AIM OF THE TASK:
Your task is to find every line of the listing that includes "pionek" and copy it.

DATASET EXTRACT:
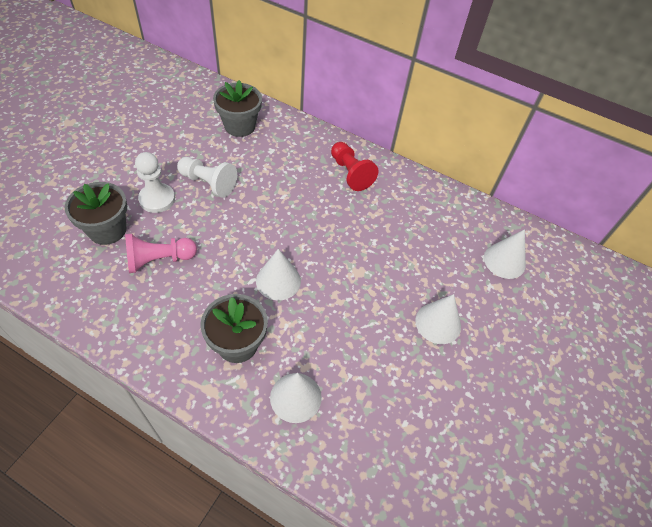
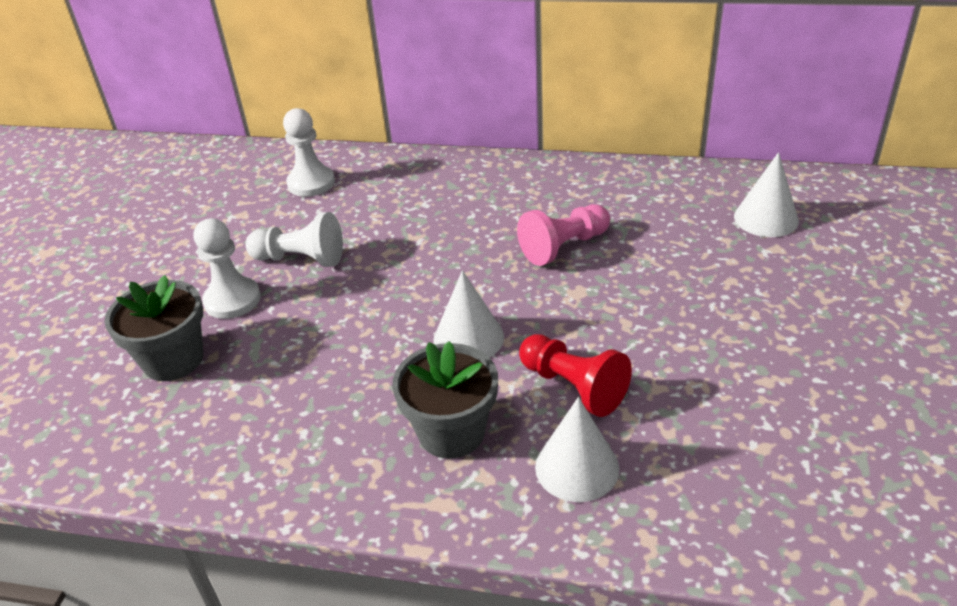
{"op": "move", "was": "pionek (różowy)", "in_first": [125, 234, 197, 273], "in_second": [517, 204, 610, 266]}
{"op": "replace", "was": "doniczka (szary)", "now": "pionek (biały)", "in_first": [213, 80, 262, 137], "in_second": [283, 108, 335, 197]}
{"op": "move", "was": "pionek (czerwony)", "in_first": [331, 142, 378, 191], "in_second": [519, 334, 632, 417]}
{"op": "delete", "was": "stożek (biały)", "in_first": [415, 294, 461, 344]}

WRITTEN ANSWER:
{"op": "move", "was": "pionek (różowy)", "in_first": [125, 234, 197, 273], "in_second": [517, 204, 610, 266]}
{"op": "replace", "was": "doniczka (szary)", "now": "pionek (biały)", "in_first": [213, 80, 262, 137], "in_second": [283, 108, 335, 197]}
{"op": "move", "was": "pionek (czerwony)", "in_first": [331, 142, 378, 191], "in_second": [519, 334, 632, 417]}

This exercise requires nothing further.